Exercise directions
Please return, copied in full, every line of the material below that contains the string "instrumentName".
[start Data listing]
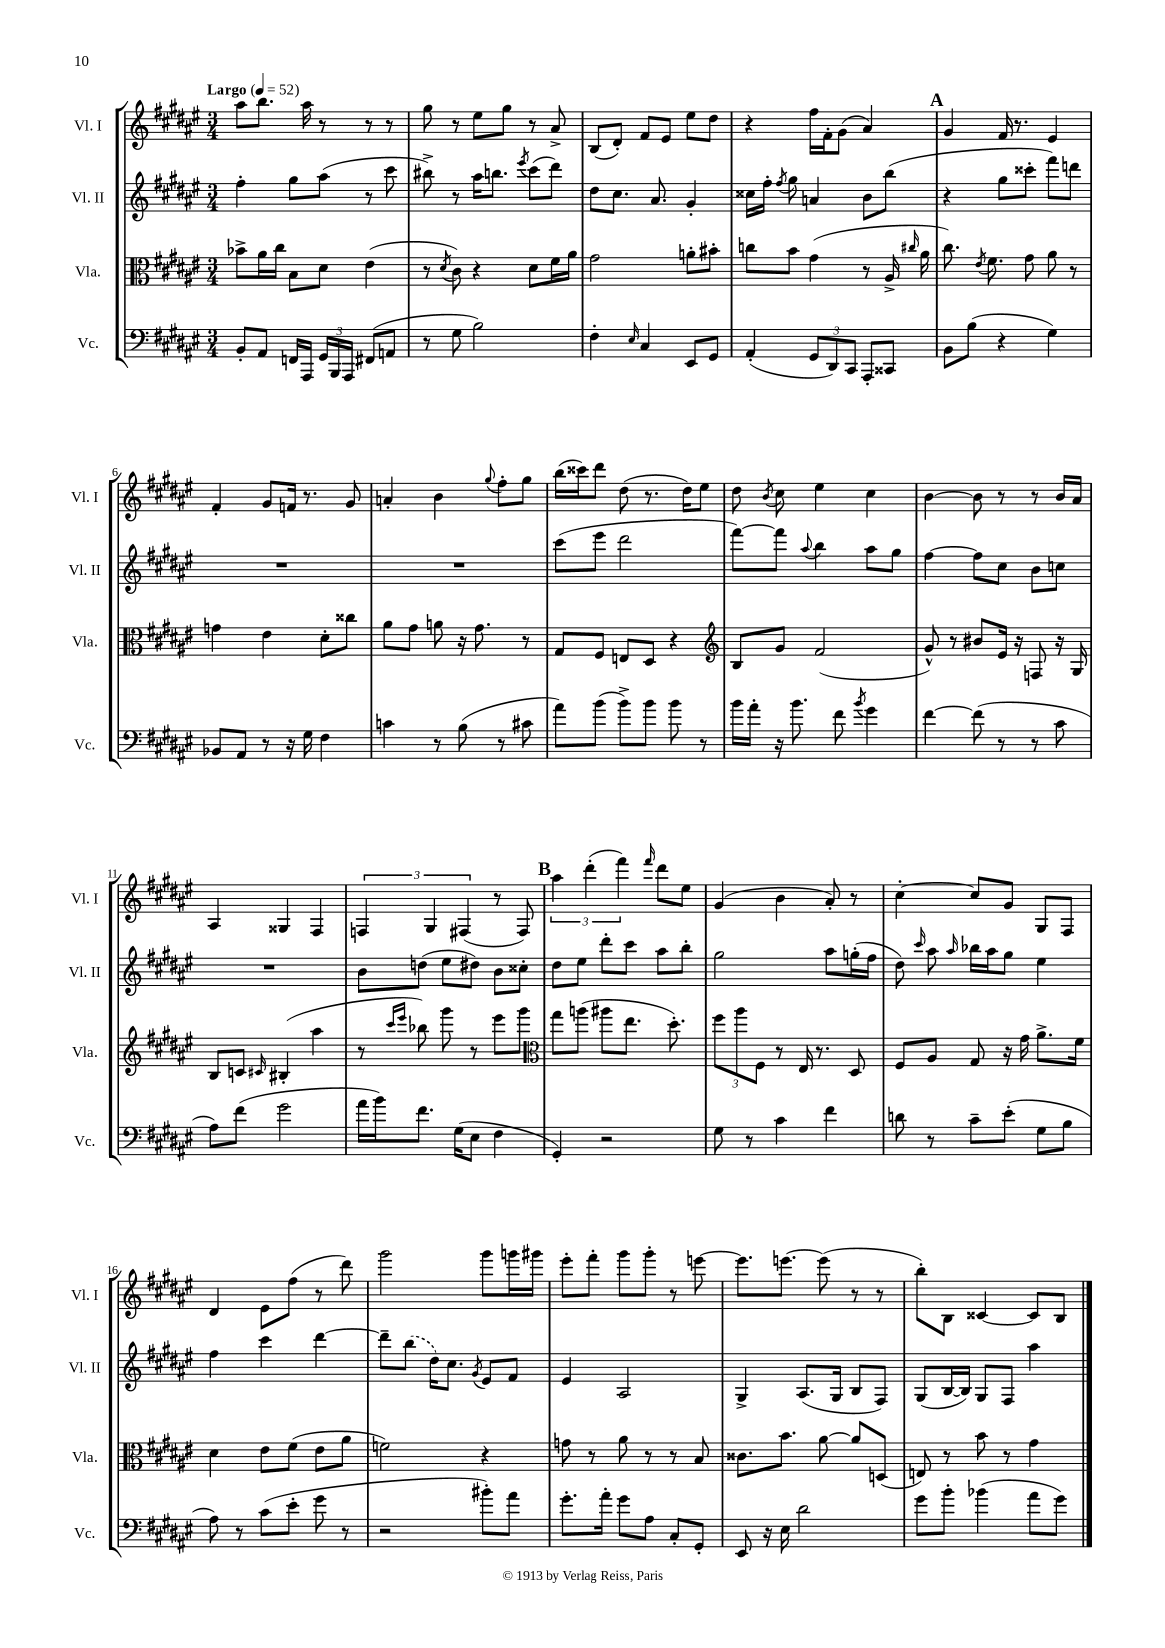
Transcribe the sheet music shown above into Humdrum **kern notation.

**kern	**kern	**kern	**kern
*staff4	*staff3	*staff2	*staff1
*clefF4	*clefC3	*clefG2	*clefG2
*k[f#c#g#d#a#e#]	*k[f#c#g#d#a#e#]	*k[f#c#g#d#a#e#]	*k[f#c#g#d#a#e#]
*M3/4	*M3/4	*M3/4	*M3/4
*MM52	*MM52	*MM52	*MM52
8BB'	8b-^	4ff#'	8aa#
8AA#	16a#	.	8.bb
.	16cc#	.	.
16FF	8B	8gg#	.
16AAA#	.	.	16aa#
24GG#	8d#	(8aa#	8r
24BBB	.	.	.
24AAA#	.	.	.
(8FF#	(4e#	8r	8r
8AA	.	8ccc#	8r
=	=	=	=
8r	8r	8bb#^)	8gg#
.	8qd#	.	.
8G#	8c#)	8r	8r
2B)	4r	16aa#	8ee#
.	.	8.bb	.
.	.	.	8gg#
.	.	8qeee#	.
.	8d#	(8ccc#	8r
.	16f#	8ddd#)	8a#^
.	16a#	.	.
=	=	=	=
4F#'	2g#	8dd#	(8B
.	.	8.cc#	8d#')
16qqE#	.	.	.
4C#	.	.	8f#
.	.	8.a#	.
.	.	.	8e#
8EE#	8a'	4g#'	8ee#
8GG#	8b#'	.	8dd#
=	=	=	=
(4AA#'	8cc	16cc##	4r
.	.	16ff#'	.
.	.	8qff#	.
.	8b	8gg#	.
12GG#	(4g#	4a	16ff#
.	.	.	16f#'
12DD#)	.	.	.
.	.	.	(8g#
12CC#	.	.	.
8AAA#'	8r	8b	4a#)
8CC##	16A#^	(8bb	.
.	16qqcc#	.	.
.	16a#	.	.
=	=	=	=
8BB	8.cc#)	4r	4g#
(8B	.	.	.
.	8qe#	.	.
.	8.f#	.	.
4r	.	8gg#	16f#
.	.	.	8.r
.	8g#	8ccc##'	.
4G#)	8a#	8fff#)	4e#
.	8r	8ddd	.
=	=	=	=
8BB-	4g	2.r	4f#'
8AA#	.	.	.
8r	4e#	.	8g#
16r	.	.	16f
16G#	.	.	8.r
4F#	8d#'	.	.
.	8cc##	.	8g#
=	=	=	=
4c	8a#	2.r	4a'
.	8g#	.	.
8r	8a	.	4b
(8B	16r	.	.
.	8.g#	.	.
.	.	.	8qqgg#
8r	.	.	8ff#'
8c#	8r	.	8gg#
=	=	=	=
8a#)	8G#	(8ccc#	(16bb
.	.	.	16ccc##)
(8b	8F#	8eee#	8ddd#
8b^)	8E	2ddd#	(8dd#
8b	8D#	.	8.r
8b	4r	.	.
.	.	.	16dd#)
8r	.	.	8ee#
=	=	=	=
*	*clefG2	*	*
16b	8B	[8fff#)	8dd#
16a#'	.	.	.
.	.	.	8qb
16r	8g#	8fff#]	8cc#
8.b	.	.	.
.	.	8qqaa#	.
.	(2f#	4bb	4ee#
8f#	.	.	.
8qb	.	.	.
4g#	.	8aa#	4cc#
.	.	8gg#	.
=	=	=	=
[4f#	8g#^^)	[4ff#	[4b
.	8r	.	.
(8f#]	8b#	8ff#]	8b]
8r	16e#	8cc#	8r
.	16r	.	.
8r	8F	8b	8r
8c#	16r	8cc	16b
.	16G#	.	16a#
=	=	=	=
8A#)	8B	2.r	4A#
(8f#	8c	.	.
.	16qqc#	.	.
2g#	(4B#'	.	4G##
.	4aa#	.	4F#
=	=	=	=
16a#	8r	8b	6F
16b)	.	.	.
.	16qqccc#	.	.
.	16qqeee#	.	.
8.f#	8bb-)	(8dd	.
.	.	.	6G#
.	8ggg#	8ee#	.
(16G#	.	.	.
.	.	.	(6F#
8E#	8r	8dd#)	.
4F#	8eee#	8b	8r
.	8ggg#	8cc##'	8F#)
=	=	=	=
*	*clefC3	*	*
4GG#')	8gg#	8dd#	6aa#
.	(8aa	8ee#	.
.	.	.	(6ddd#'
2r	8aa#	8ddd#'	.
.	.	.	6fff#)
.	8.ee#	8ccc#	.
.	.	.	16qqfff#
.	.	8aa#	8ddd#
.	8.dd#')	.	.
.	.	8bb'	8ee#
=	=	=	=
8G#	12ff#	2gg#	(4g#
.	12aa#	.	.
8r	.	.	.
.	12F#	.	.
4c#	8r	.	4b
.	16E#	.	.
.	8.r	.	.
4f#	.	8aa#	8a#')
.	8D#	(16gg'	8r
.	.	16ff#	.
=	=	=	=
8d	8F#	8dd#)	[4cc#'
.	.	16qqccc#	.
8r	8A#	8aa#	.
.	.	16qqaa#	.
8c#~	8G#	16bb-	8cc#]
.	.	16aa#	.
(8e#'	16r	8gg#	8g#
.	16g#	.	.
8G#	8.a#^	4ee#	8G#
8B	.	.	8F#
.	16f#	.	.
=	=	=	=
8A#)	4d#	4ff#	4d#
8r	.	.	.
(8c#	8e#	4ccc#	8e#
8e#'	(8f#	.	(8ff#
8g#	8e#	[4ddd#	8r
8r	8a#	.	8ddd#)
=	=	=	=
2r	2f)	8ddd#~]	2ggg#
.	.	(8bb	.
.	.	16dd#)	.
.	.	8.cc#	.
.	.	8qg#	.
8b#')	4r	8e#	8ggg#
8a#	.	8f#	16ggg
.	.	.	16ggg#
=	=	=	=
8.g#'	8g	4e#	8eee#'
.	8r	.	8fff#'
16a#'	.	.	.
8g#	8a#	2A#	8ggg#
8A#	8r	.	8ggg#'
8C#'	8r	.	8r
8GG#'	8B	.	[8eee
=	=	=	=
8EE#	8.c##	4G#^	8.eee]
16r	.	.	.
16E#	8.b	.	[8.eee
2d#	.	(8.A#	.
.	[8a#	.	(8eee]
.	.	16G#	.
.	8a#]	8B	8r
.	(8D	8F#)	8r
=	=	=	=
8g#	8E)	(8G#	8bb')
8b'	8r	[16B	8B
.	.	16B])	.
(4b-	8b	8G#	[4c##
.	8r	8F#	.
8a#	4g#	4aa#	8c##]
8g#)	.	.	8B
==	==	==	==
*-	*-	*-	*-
[end Data listing]
[start Data listing]
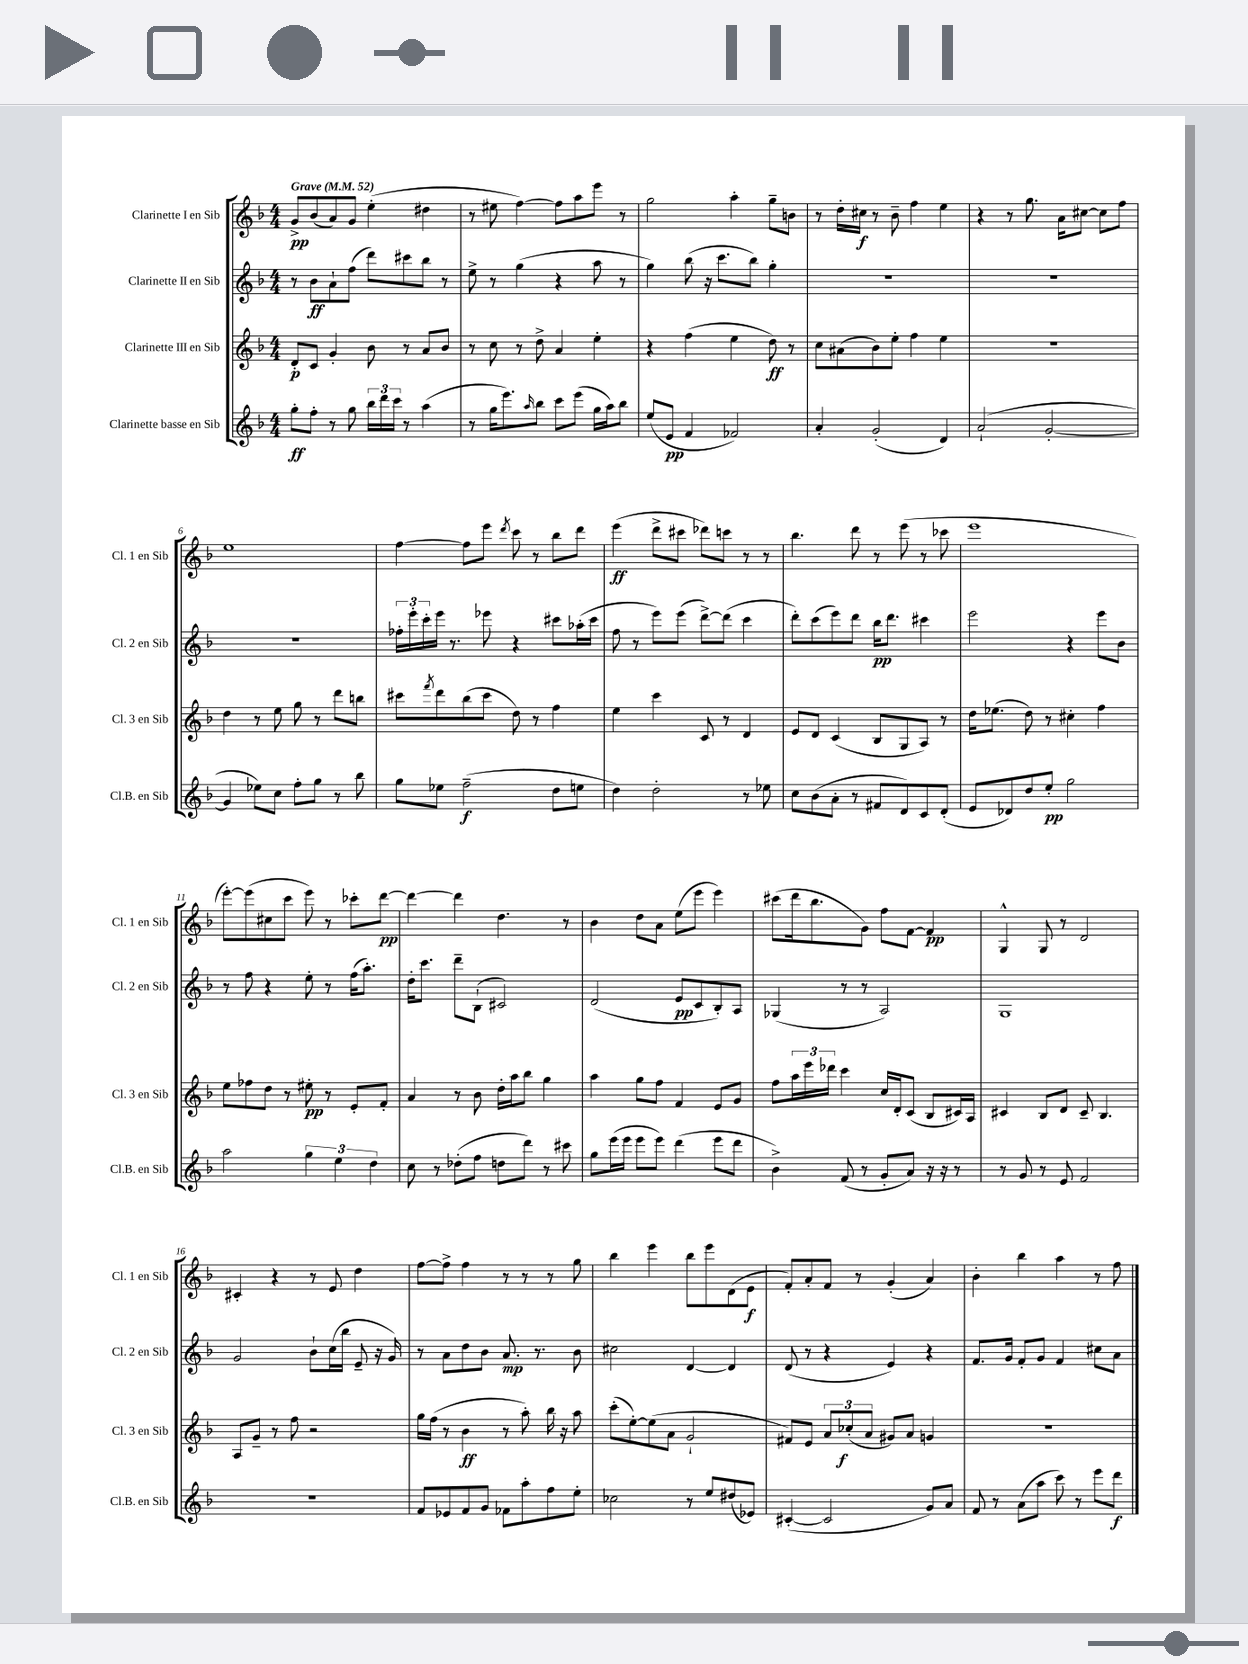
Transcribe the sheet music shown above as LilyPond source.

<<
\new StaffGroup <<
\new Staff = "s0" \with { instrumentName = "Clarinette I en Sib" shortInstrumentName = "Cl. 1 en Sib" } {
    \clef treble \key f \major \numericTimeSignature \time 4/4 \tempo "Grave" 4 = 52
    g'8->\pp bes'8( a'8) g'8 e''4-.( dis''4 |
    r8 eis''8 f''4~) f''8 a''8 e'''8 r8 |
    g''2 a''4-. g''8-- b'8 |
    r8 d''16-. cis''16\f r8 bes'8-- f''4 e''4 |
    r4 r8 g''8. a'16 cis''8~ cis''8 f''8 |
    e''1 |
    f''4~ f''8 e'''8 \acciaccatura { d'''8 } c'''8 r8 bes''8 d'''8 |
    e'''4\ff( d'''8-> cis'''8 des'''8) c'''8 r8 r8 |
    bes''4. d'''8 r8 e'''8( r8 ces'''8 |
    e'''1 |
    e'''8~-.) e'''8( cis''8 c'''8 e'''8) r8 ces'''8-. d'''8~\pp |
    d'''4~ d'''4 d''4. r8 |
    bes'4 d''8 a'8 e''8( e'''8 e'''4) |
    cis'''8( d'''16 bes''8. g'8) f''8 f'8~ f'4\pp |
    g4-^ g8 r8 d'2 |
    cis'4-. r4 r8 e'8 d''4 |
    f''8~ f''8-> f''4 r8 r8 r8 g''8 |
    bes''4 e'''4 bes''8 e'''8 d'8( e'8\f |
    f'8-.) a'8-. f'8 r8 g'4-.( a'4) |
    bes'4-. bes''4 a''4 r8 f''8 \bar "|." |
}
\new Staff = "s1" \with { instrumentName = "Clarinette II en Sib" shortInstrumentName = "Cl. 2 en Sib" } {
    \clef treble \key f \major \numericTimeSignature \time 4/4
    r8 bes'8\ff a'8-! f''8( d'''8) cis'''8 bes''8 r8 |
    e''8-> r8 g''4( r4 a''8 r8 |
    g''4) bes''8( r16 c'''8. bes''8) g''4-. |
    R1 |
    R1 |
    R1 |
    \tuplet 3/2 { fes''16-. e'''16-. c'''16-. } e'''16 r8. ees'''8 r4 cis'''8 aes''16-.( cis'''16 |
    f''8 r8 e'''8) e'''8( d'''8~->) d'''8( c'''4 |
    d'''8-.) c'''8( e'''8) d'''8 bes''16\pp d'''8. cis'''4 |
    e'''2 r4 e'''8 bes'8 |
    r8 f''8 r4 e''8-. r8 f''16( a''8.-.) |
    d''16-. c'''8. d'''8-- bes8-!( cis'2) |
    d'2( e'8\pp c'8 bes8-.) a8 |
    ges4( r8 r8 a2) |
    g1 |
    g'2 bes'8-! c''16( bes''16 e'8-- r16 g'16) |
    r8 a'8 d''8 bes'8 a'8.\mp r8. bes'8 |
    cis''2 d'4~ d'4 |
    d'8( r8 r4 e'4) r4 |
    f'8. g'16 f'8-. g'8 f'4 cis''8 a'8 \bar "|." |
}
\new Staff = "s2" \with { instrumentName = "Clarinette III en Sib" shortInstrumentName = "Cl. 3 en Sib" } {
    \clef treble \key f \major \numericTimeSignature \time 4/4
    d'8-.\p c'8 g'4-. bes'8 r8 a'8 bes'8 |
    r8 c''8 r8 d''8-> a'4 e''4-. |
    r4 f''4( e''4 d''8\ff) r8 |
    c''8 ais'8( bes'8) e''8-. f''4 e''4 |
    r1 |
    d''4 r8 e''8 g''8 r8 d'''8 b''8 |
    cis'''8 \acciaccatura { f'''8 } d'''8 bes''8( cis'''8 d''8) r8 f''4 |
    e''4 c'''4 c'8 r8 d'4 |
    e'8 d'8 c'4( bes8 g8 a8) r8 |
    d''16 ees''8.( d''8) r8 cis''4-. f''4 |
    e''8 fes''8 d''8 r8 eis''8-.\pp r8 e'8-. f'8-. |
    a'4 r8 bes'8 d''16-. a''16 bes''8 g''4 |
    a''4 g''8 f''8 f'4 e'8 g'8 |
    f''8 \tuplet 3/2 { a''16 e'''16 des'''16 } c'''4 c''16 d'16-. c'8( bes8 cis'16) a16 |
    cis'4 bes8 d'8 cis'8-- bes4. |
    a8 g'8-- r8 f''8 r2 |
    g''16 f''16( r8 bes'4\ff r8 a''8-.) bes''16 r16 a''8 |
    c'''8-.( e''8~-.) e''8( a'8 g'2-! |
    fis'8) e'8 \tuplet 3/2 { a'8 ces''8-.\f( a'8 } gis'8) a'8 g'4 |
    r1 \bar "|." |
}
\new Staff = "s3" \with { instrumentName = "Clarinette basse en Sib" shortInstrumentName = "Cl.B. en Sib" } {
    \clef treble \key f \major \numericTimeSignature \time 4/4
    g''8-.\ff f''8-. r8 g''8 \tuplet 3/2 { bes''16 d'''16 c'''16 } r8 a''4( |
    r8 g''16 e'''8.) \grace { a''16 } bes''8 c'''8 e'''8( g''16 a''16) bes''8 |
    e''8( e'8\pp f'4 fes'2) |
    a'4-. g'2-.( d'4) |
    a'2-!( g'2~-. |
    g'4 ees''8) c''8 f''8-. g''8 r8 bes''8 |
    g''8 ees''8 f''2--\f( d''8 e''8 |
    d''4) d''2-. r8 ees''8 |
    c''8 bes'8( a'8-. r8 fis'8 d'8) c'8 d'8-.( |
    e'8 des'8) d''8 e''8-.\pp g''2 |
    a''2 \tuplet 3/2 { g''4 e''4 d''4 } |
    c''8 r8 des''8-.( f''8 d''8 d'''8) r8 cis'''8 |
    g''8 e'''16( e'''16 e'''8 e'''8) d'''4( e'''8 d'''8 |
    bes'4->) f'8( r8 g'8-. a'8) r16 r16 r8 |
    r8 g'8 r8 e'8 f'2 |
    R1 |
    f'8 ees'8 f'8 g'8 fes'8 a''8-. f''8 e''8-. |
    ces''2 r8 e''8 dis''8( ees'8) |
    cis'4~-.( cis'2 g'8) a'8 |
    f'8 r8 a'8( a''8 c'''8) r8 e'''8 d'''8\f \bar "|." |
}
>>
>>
[end Data listing]
Result for this task
\new Staff = "s0" \with { instrumentName = "Clarinette I en Sib" shortInstrumentName = "Cl. 1 en Sib" } {
\new Staff = "s1" \with { instrumentName = "Clarinette II en Sib" shortInstrumentName = "Cl. 2 en Sib" } {
\new Staff = "s2" \with { instrumentName = "Clarinette III en Sib" shortInstrumentName = "Cl. 3 en Sib" } {
\new Staff = "s3" \with { instrumentName = "Clarinette basse en Sib" shortInstrumentName = "Cl.B. en Sib" } {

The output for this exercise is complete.